● WHAT THIS TASK INVOLVES:
Starting with the line that contains "OLED2 pin GND: GND -> 5V", copy each line exactly through the end of the listing, and omit all pictures.

● DATA EXTRACTS:
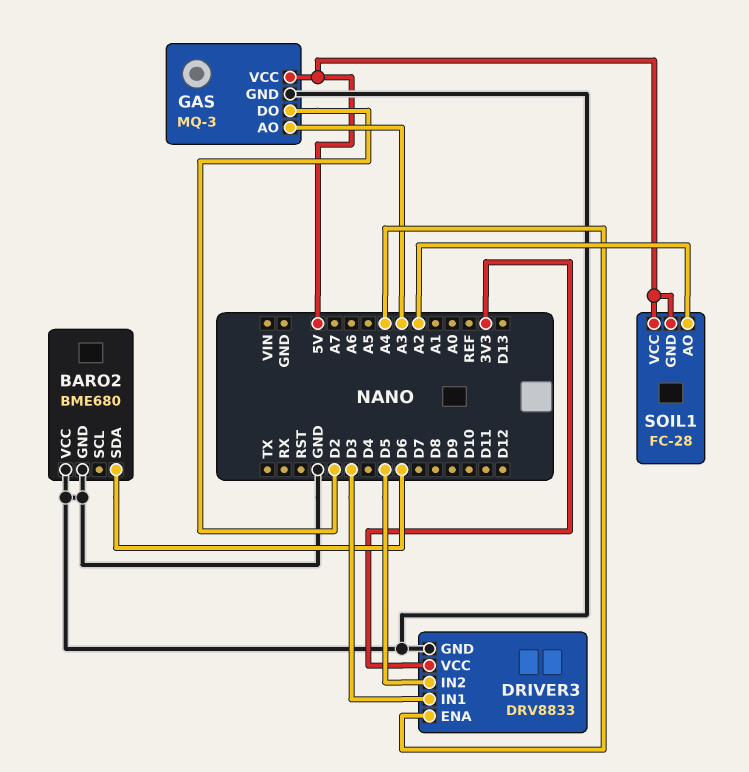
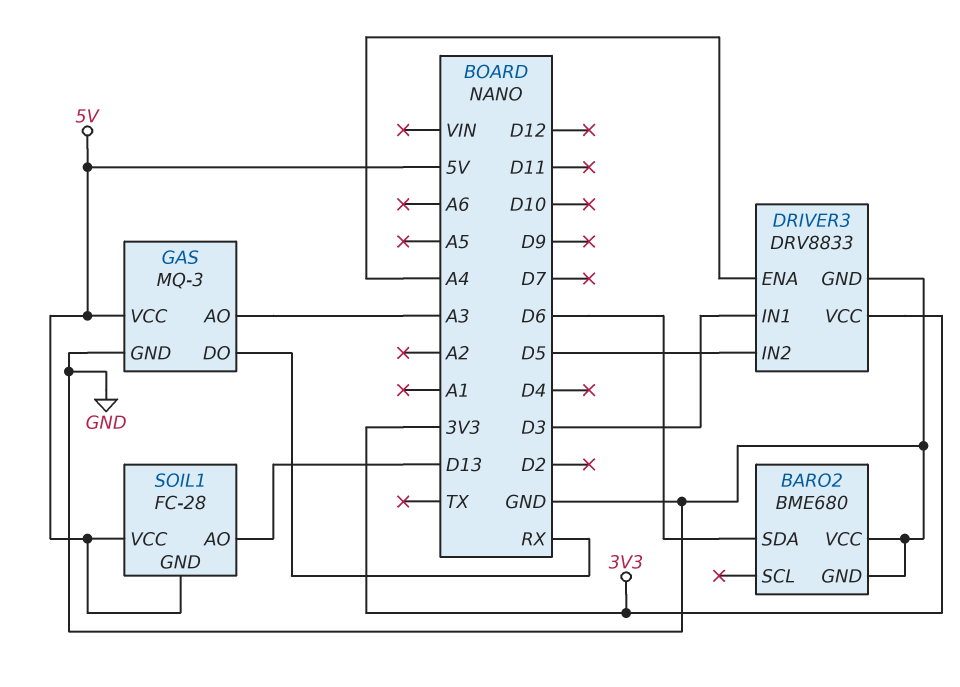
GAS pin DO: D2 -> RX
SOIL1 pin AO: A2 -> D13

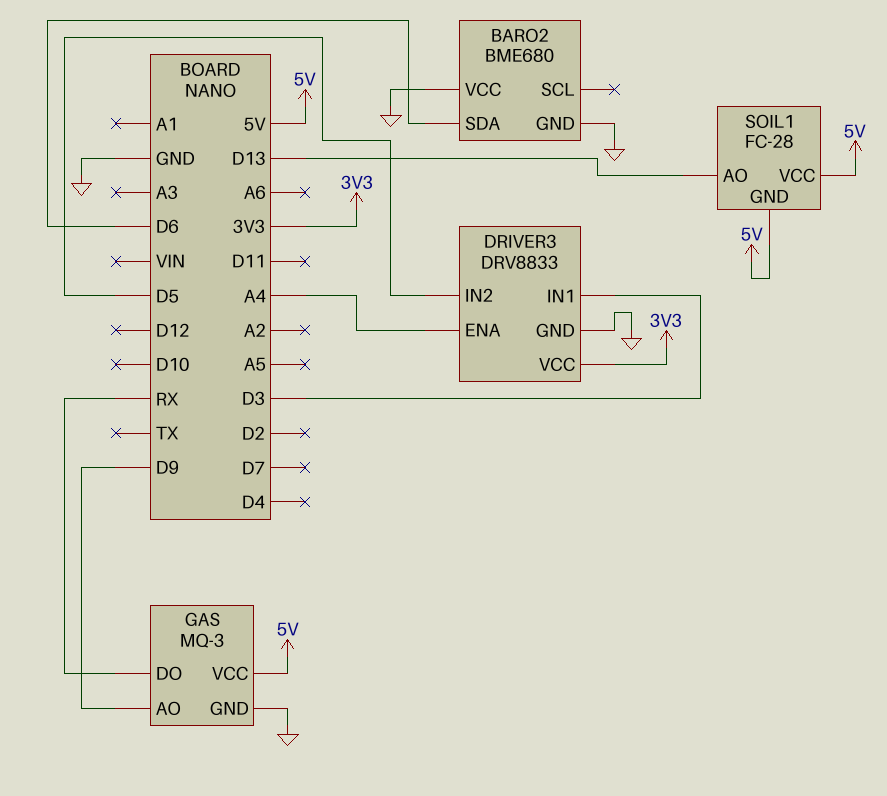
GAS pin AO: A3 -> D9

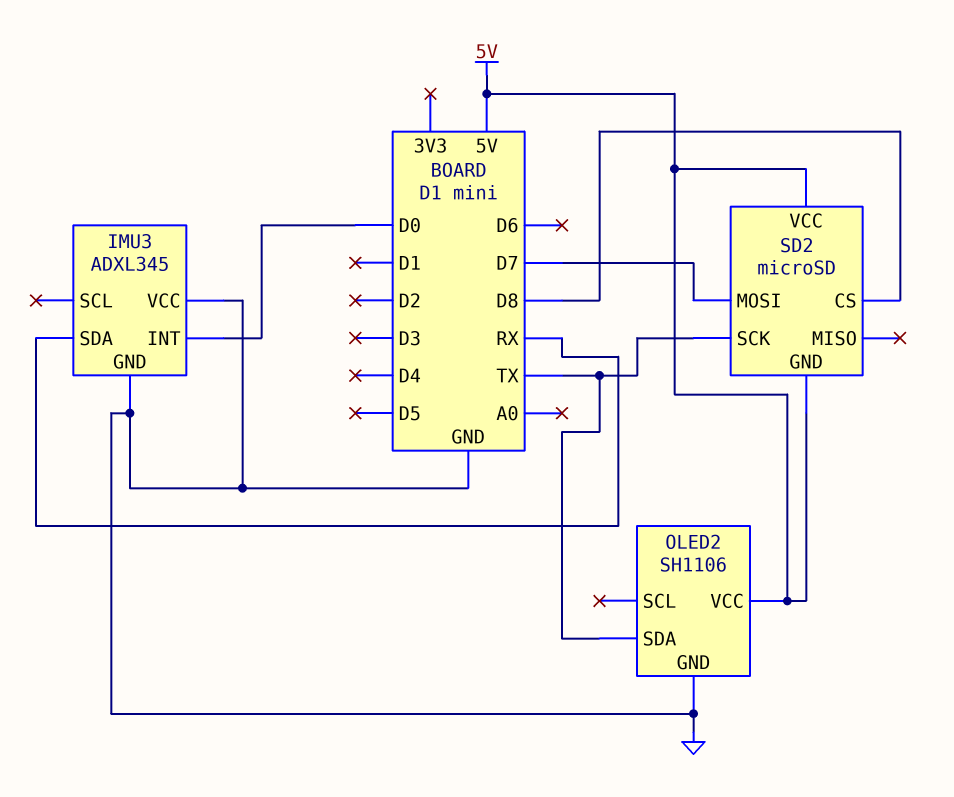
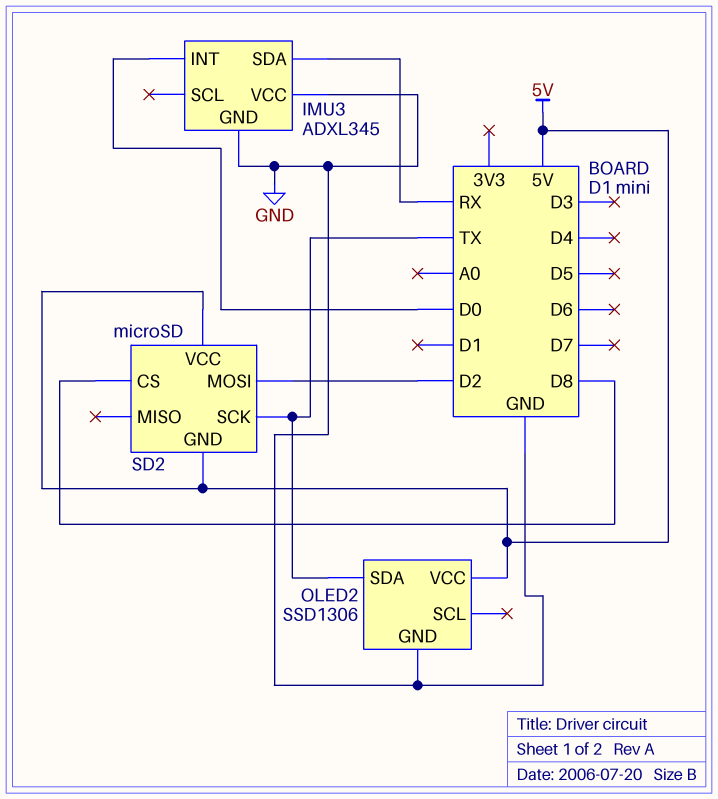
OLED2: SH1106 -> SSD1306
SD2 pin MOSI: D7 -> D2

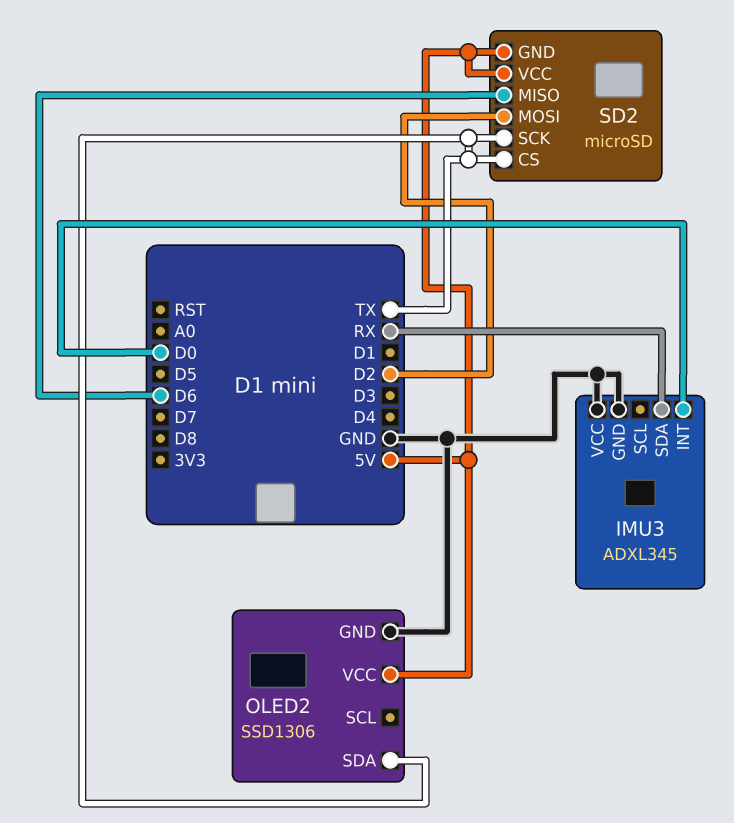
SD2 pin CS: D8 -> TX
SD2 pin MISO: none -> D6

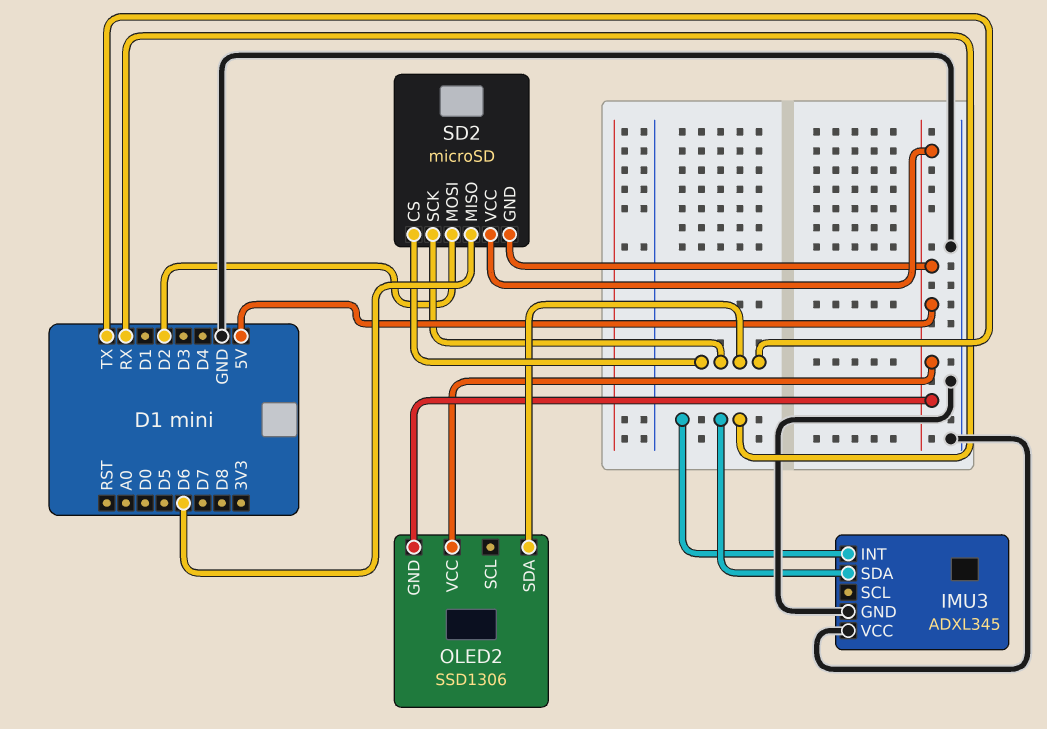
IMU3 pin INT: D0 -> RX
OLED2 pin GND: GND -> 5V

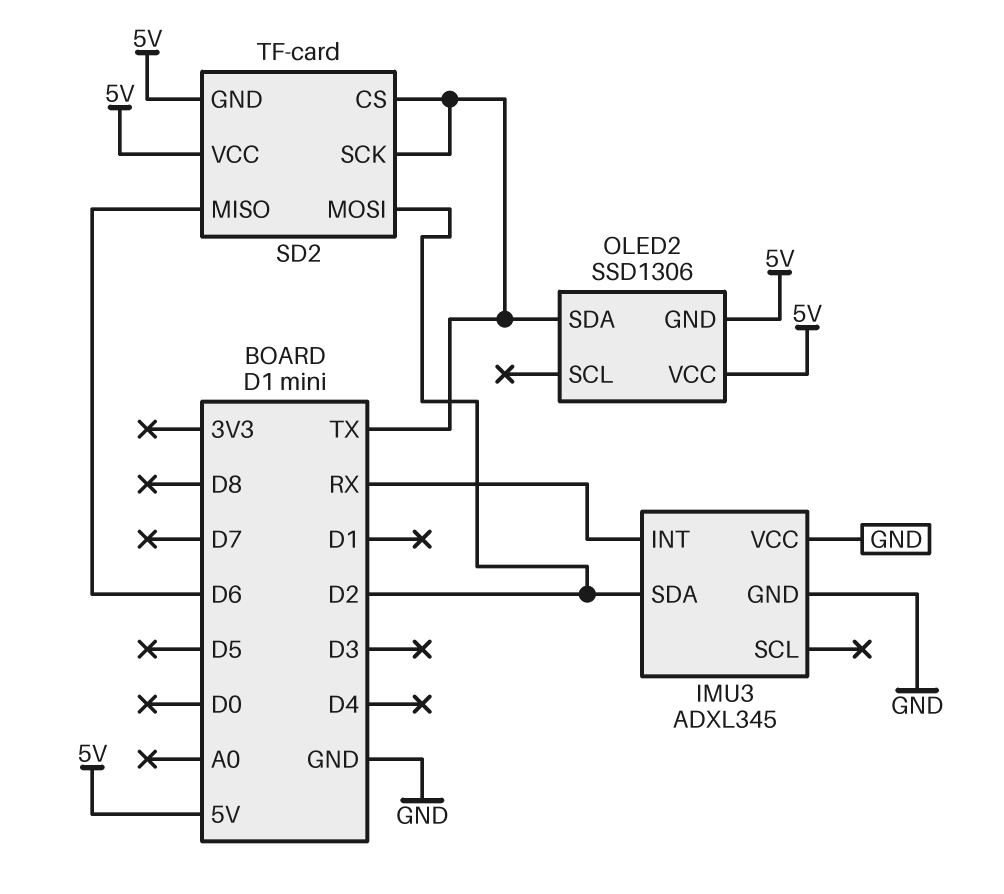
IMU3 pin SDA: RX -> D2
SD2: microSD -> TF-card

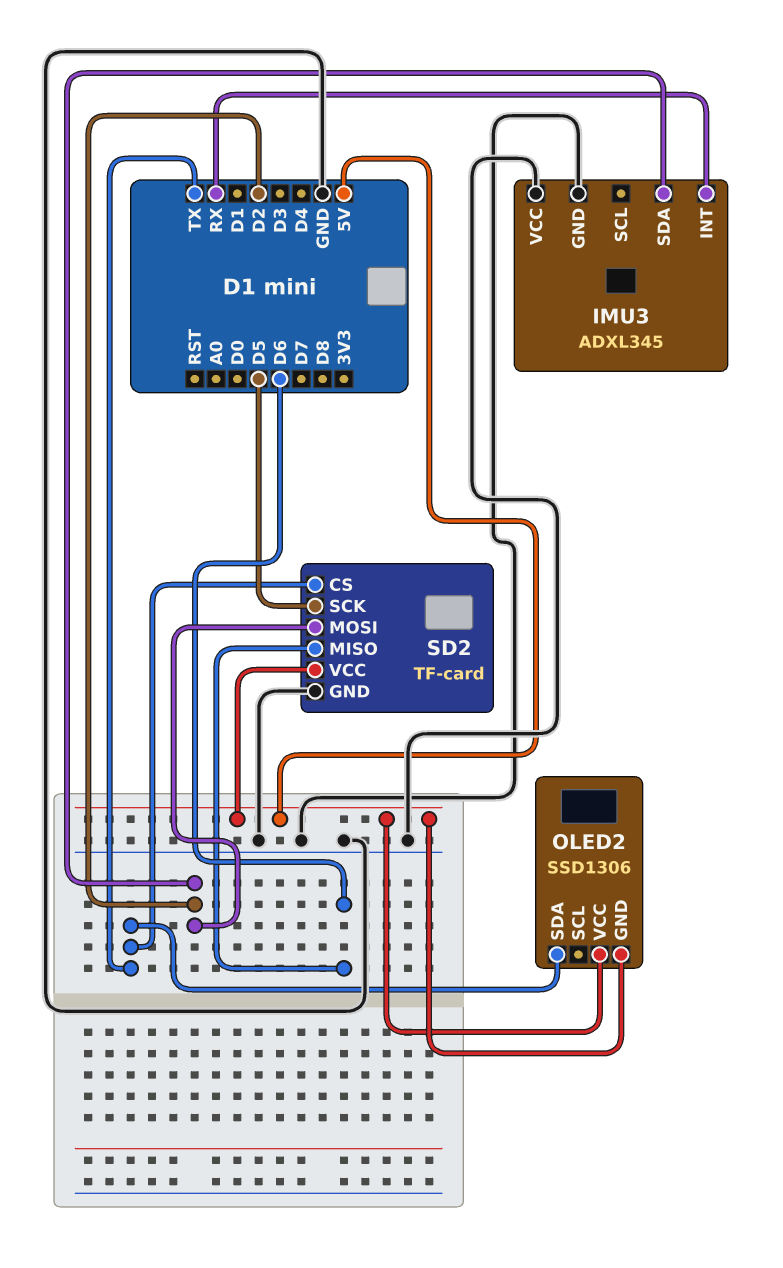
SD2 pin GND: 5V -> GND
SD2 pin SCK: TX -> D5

● RESULT OF THE EXERCISE:
OLED2 pin GND: GND -> 5V

IMU3 pin SDA: RX -> D2
SD2: microSD -> TF-card

SD2 pin GND: 5V -> GND
SD2 pin SCK: TX -> D5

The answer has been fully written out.